PROMPT:
Using only the entries below, output the lines starting at the one containing "(170, 312) = (227, 339): yellow cube -> none" and ending at the one containing "(421, 418) = (524, 389): orange", exactly and inclusive of both, omitting the pictures.
▼▼▼
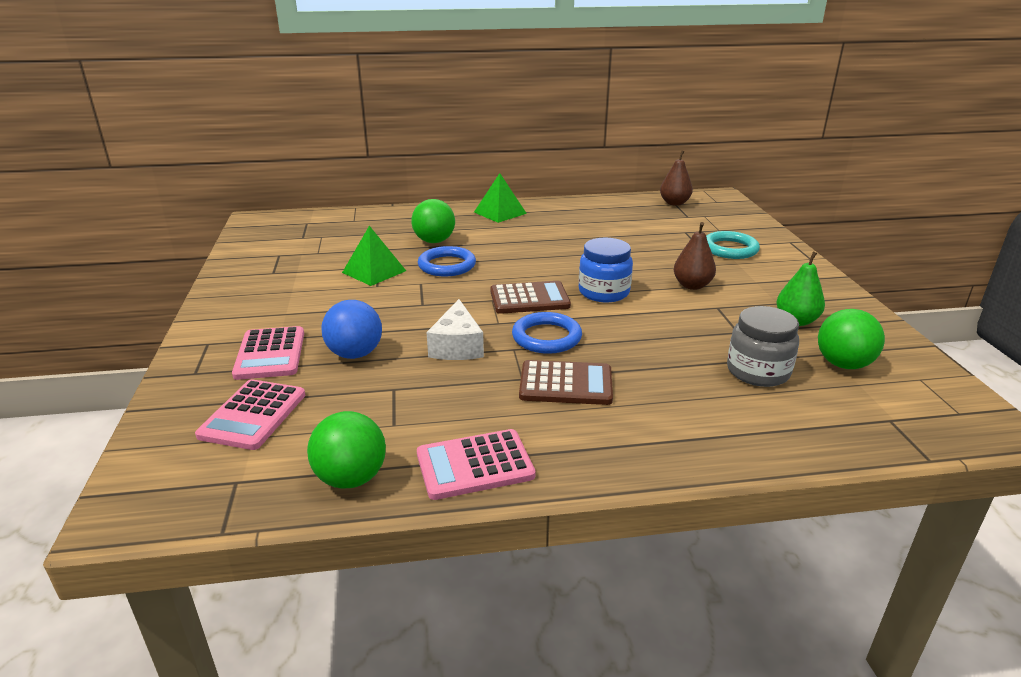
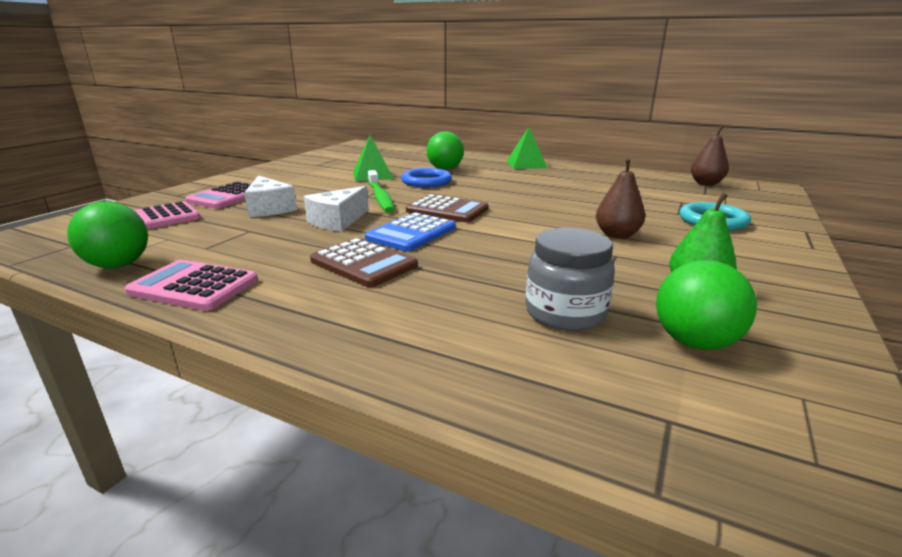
camera: 35 degrees right, 5 degrees down
(355, 354) = (269, 208): blue ball -> white cheese
(441, 302) = (380, 197): none -> green toothbrush
(546, 337) = (411, 233): blue ring -> blue calculator
(604, 292) = (518, 220): blue jar -> none

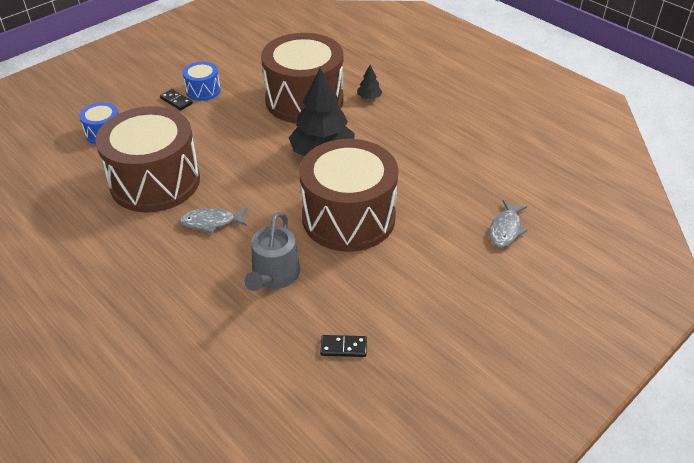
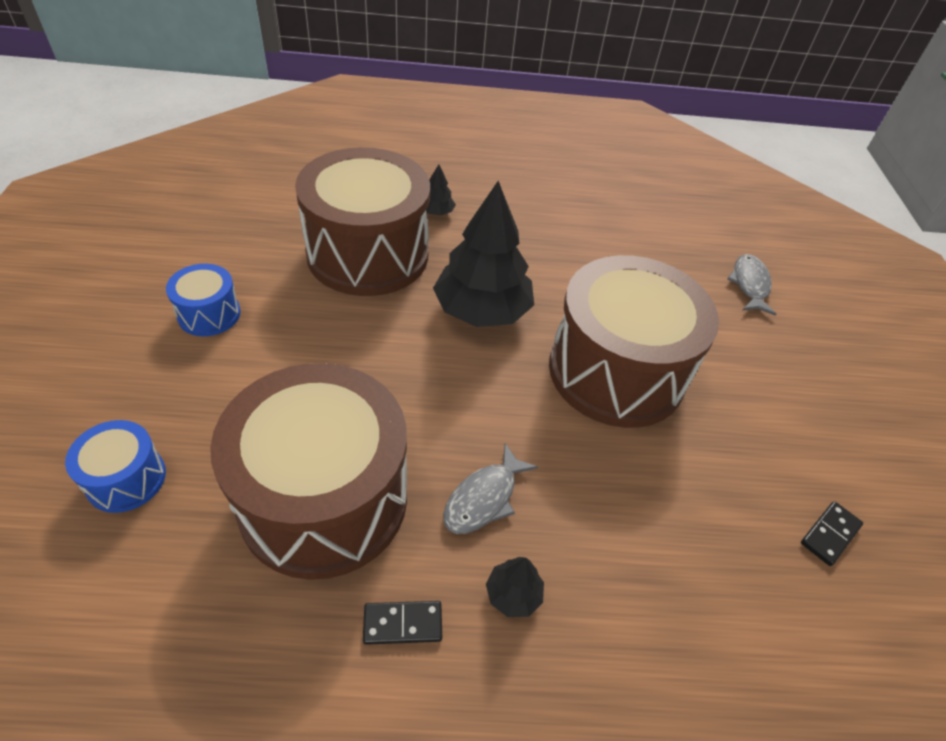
camera: 50 degrees left, 5 degrees up
(174, 259) = (513, 594): none -> black tree
(176, 101) = (186, 353): black domino -> black domino (403, 624)
(274, 276) = (651, 509): grey watering can -> none
(506, 229) = (749, 284): grey fish -> grey fish turned 150 degrees counterclockwise

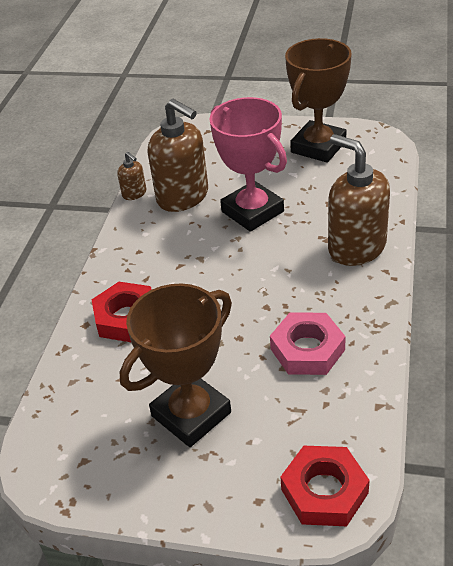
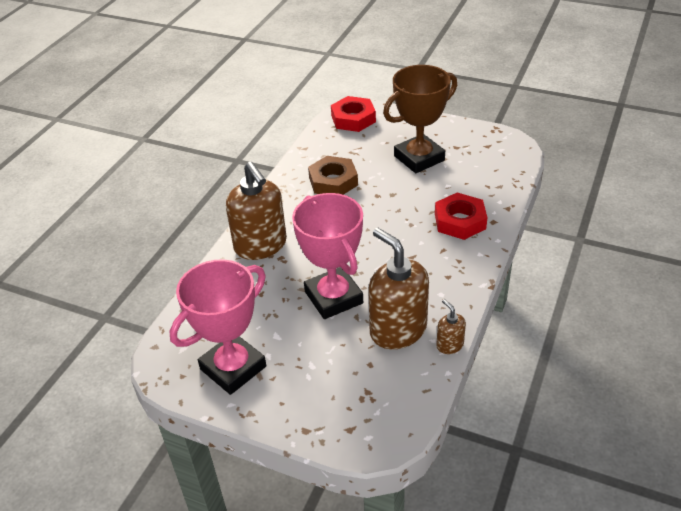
camera: 170 degrees left, 0 degrees up
(307, 349) = (333, 181): pink nut -> brown nut
(318, 147) = (233, 368): brown trophy -> pink trophy

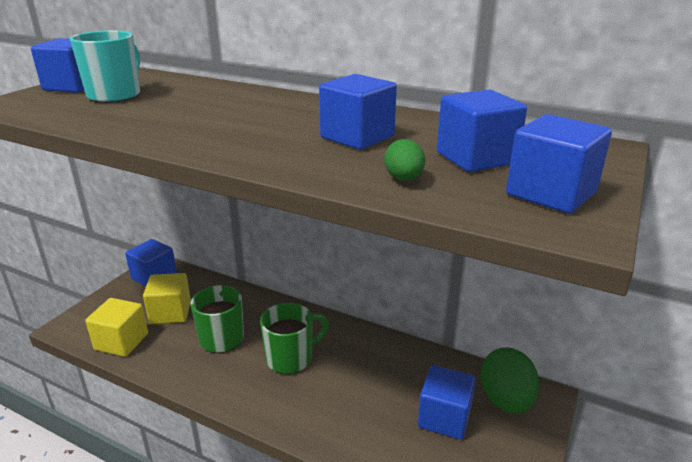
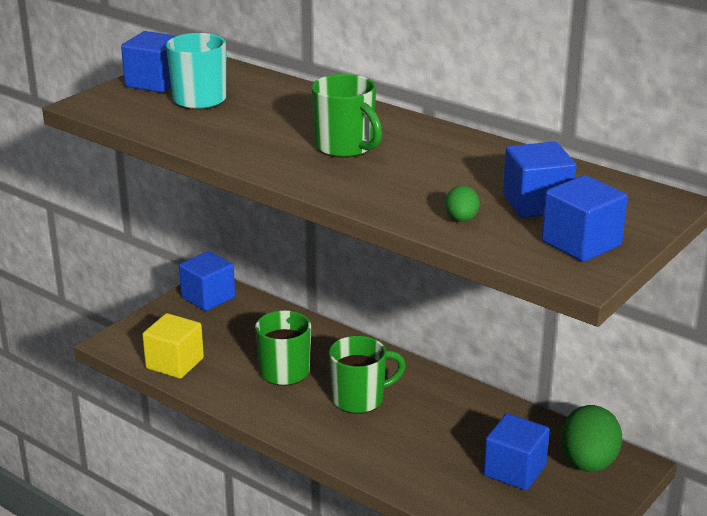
camera: 10 degrees right, 0 degrees up
(170, 312) = (227, 339): yellow cube -> none
(260, 123) = (345, 148): none -> green mug
(357, 137) = (435, 172): blue cube -> none

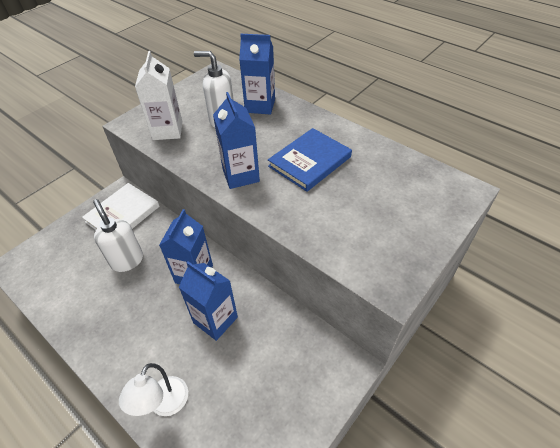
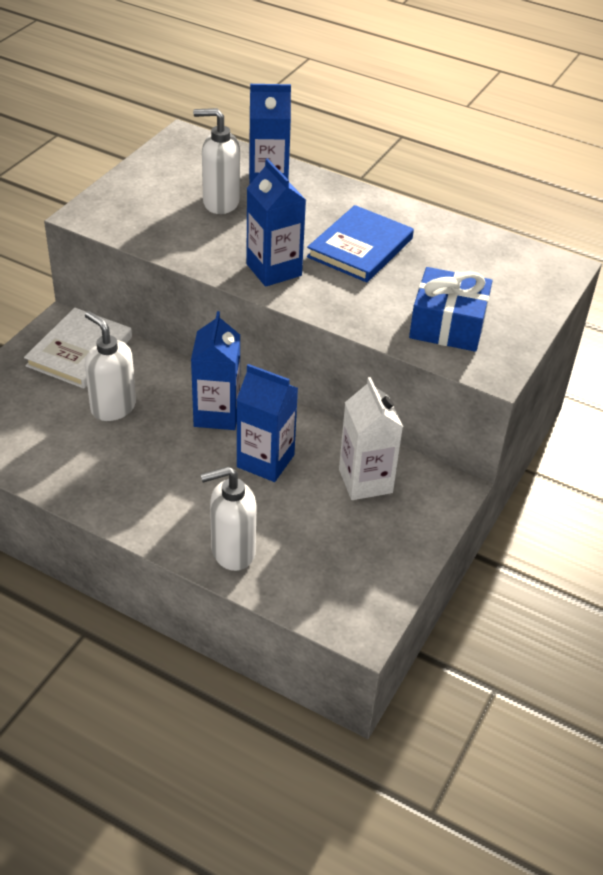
camera: 15 degrees left, 5 degrees down
(164, 405) = (232, 551): white lamp -> white soap dispenser
(167, 130) = (147, 221): white carton -> white carton (365, 481)
(362, 236) = (448, 325): none -> blue gift

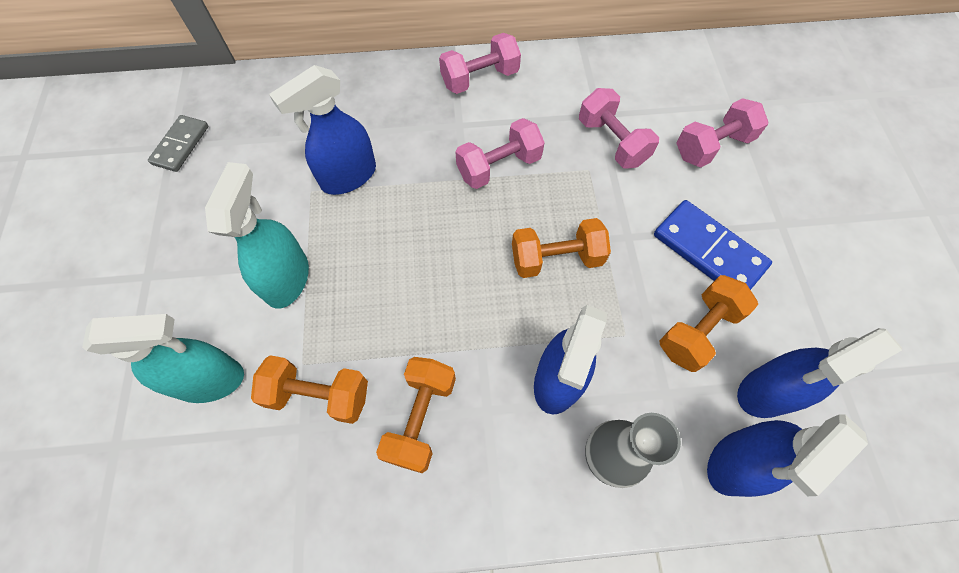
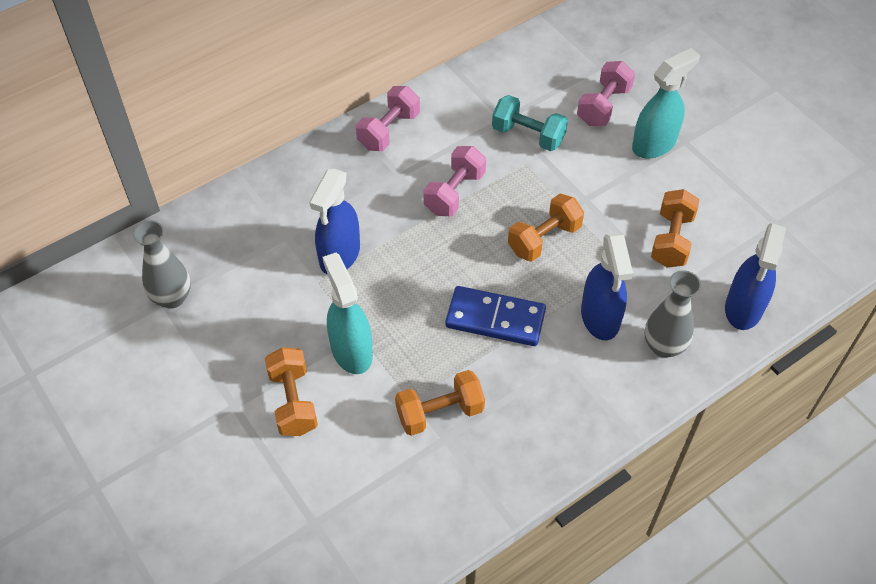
camera: 30 degrees left, 10 degrees down
(181, 145) = (172, 298): grey domino -> grey vase
(210, 380) = (349, 446): turquoise spray bottle -> turquoise spray bottle (654, 144)
(421, 418) = (524, 389): orange dumbbell -> orange dumbbell (293, 401)
(612, 142) = (528, 135): pink dumbbell -> turquoise dumbbell
(708, 251) = (646, 183): blue domino -> blue domino (495, 318)
(767, 391) = (737, 256): blue spray bottle -> none

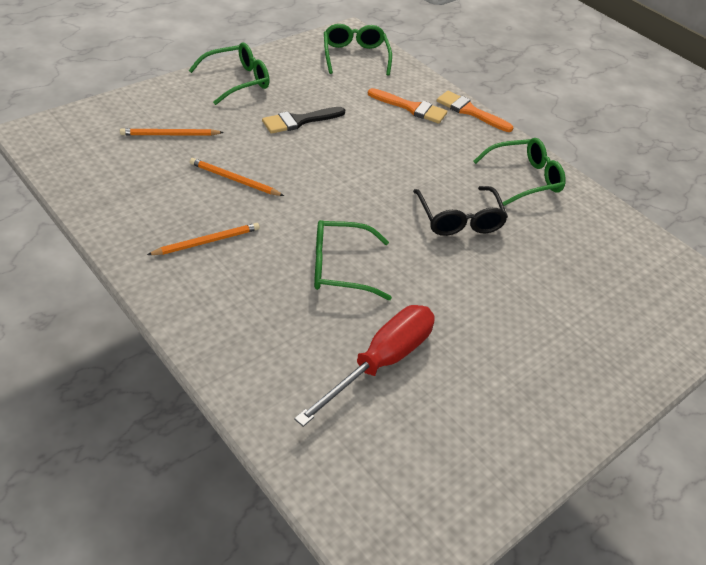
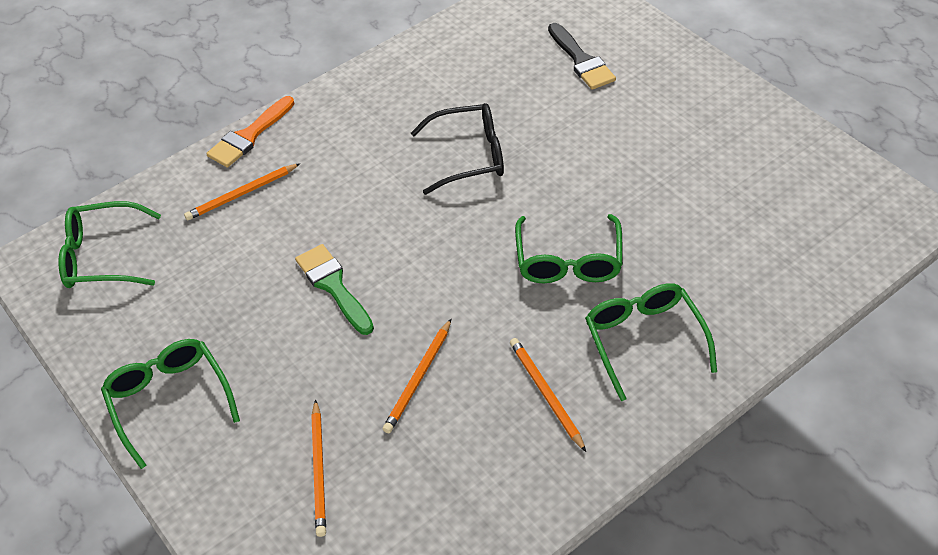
camera: 80 degrees left, 5 degrees up
(299, 121) = (277, 315): black brush -> black brush (581, 60)
(323, 145) = (333, 286): none -> green brush
(381, 362) = (699, 225): red screwdriver -> none
(411, 108) = (242, 194): orange brush -> orange pencil
(524, 178) = (388, 96): green glasses -> green glasses (644, 340)

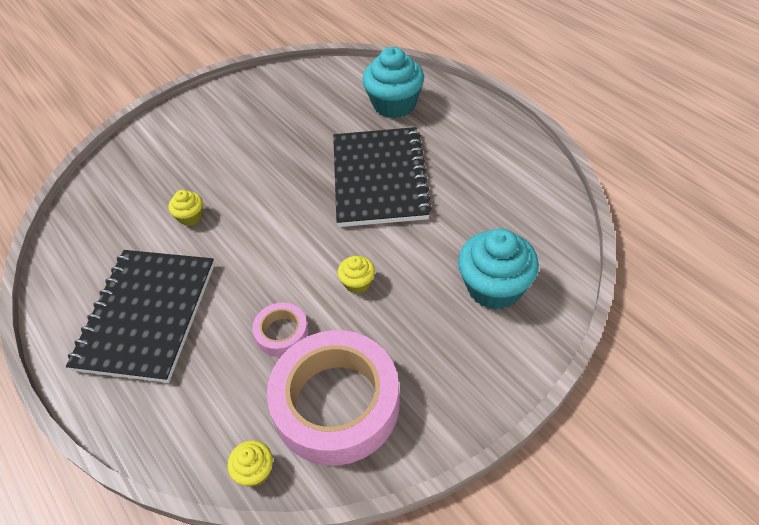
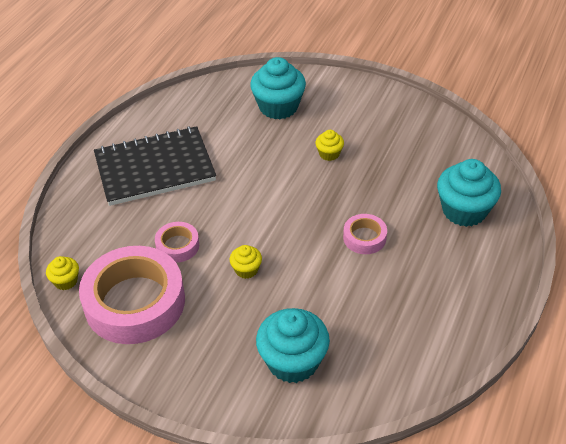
camera: 60 degrees right, 5 degrees down
(154, 175) = (278, 107): none -> turquoise cupcake
(190, 217) = (252, 146): yellow cupcake -> yellow cupcake (329, 154)
(379, 179) = (364, 238): black notebook -> pink tape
▲▲▲
PROBLEM SOLUTION:
(170, 312) = (227, 339): yellow cube -> none
(260, 123) = (345, 148): none -> green mug
(357, 137) = (435, 172): blue cube -> none

camera: 15 degrees left, 5 degrees down
(164, 405) = (232, 551): white lamp -> white soap dispenser
(167, 130) = (147, 221): white carton -> white carton (365, 481)
(362, 236) = (448, 325): none -> blue gift

camera: 30 degrees left, 10 degrees down
(181, 145) = (172, 298): grey domino -> grey vase
(210, 380) = (349, 446): turquoise spray bottle -> turquoise spray bottle (654, 144)
(421, 418) = (524, 389): orange dumbbell -> orange dumbbell (293, 401)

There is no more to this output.